* **Goal of the exercise**
Exclude the pictures, then copy word for word the lines running from the beginning of the records through the line with "R3: 220 (NET16, VEXT) -> none".

* **Listed entries**

________________

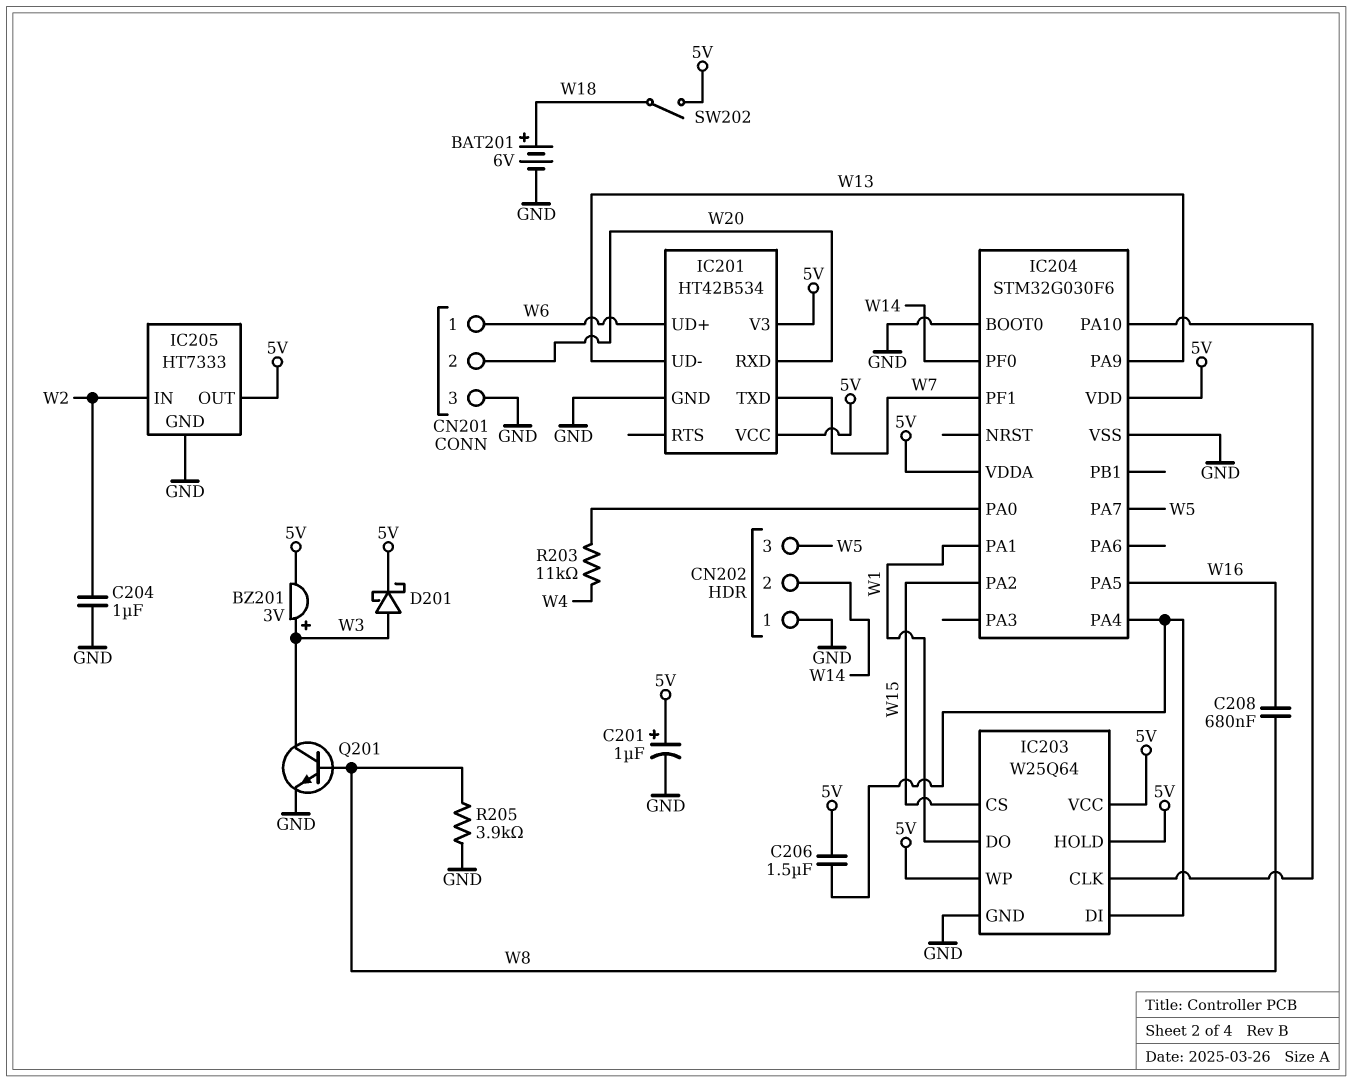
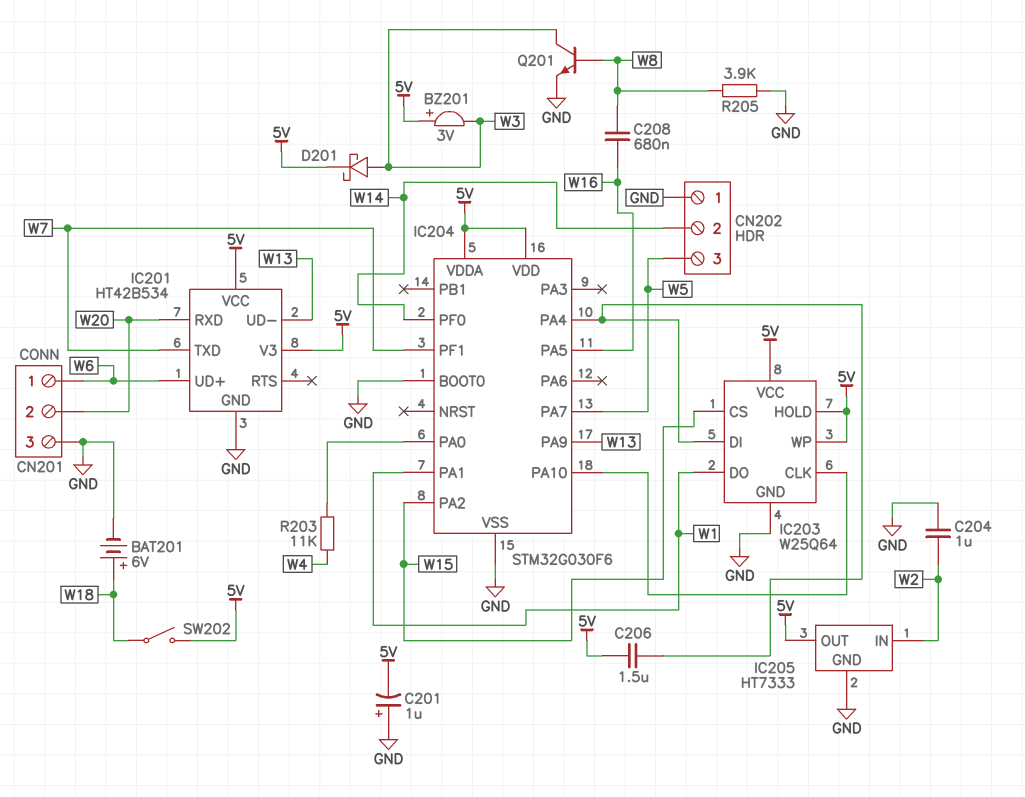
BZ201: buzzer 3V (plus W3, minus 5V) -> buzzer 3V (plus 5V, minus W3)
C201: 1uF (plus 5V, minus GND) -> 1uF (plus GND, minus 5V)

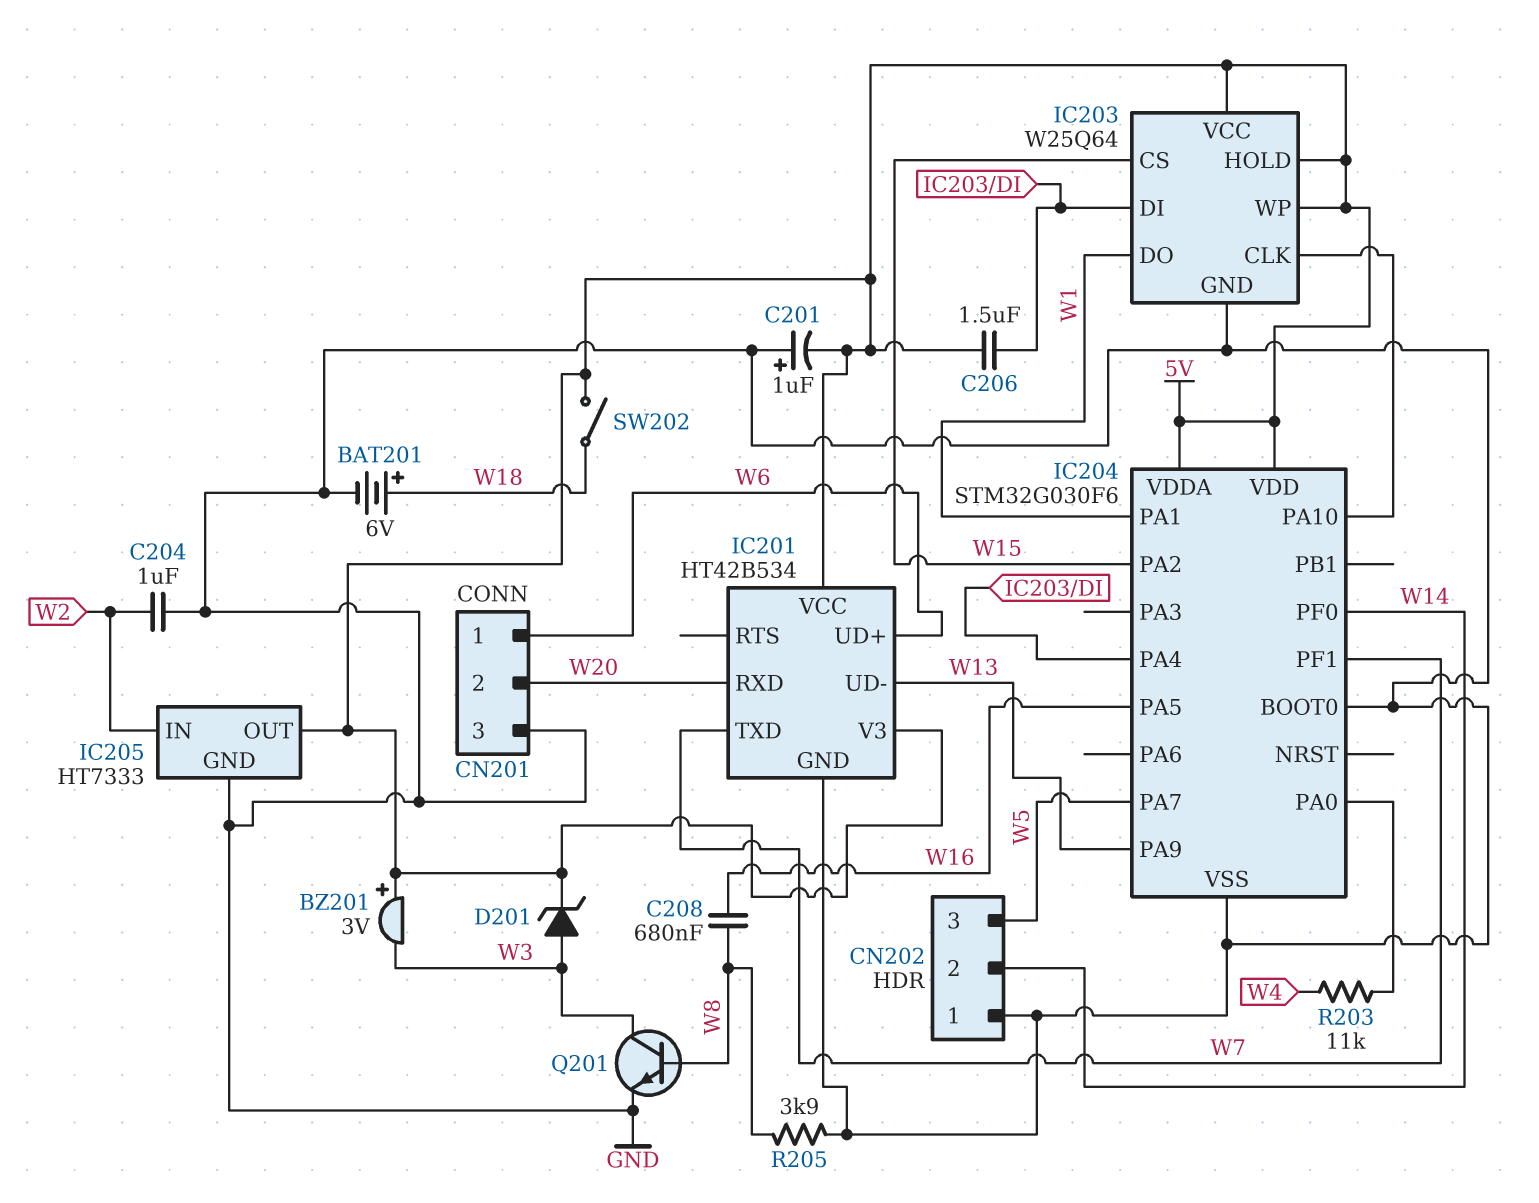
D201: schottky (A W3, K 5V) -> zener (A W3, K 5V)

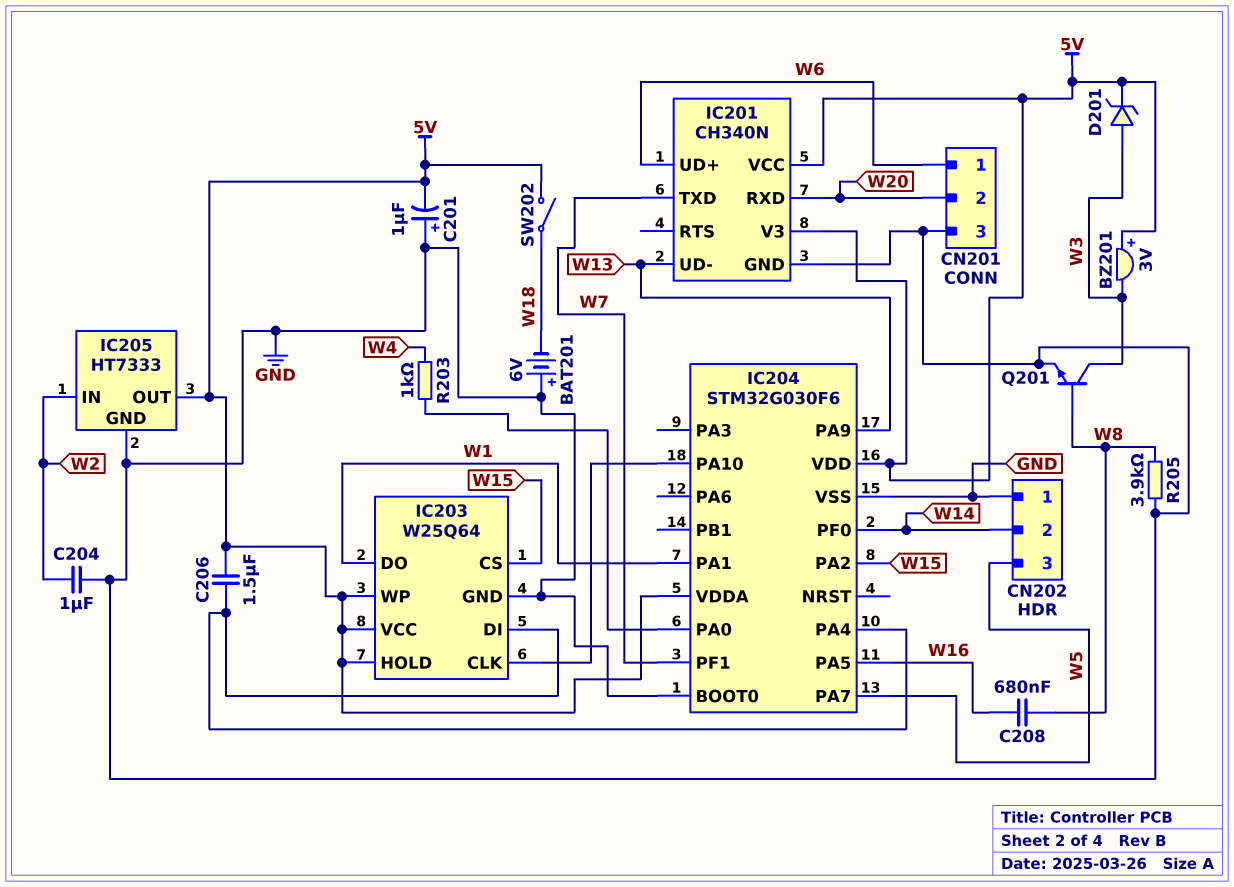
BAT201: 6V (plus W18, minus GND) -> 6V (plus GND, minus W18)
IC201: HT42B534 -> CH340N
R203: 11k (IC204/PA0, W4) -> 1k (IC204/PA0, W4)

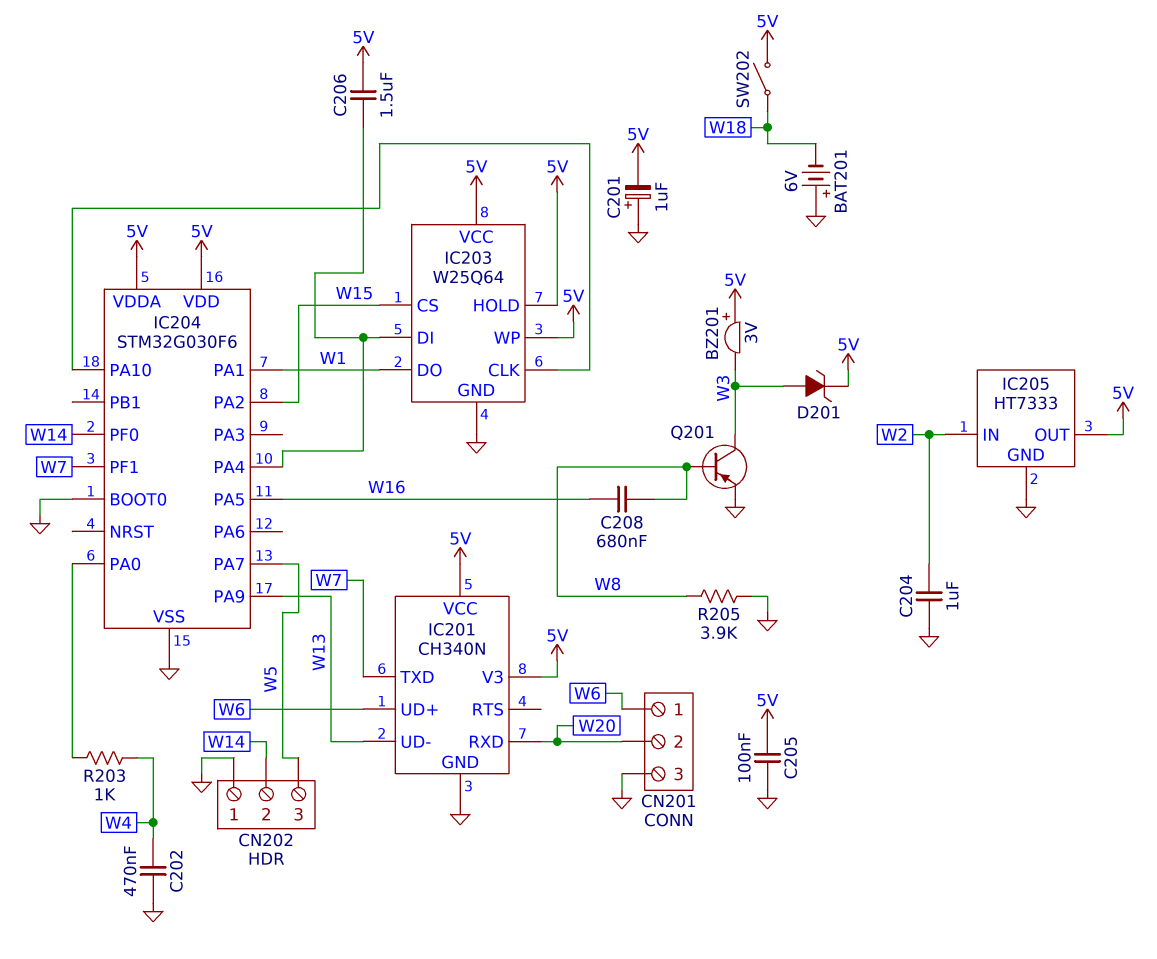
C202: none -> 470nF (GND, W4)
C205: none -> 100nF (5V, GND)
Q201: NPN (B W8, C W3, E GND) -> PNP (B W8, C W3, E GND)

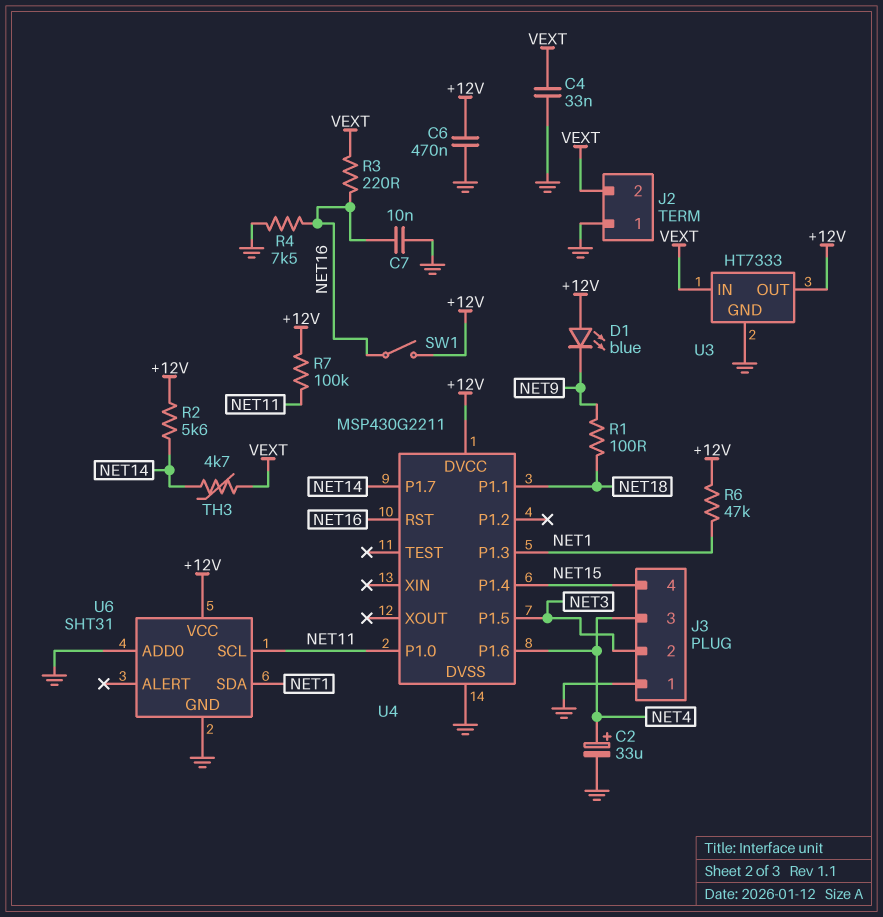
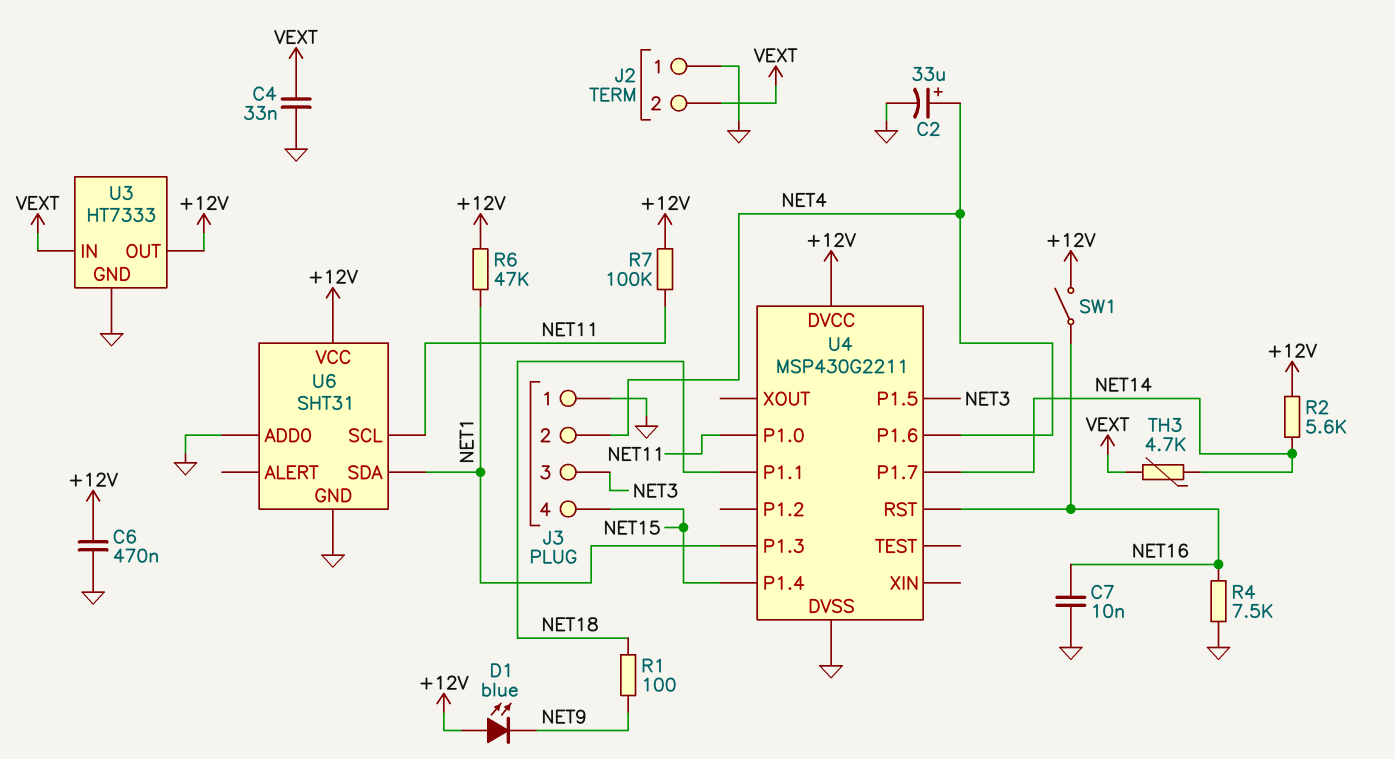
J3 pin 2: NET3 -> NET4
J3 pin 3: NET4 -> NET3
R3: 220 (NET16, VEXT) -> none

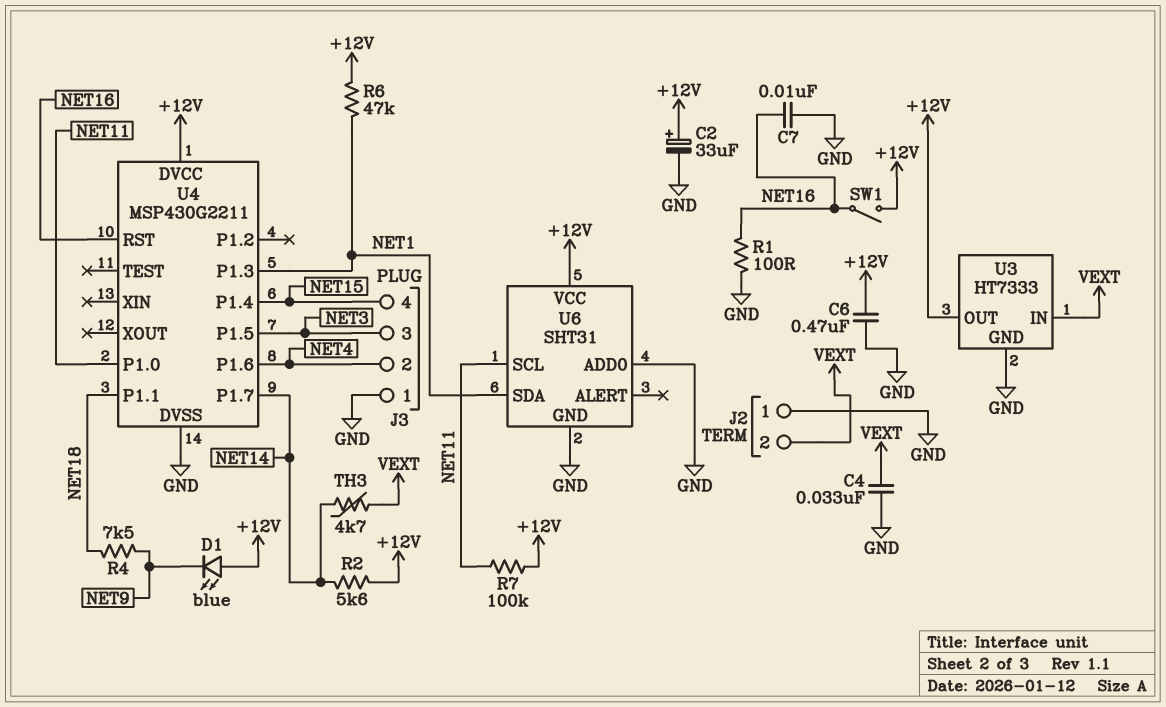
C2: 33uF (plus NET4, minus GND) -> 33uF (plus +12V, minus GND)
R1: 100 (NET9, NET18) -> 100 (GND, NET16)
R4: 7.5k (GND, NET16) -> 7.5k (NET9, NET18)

________________

* **Answer to the problem**
BZ201: buzzer 3V (plus W3, minus 5V) -> buzzer 3V (plus 5V, minus W3)
C201: 1uF (plus 5V, minus GND) -> 1uF (plus GND, minus 5V)

D201: schottky (A W3, K 5V) -> zener (A W3, K 5V)

BAT201: 6V (plus W18, minus GND) -> 6V (plus GND, minus W18)
IC201: HT42B534 -> CH340N
R203: 11k (IC204/PA0, W4) -> 1k (IC204/PA0, W4)

C202: none -> 470nF (GND, W4)
C205: none -> 100nF (5V, GND)
Q201: NPN (B W8, C W3, E GND) -> PNP (B W8, C W3, E GND)

J3 pin 2: NET3 -> NET4
J3 pin 3: NET4 -> NET3
R3: 220 (NET16, VEXT) -> none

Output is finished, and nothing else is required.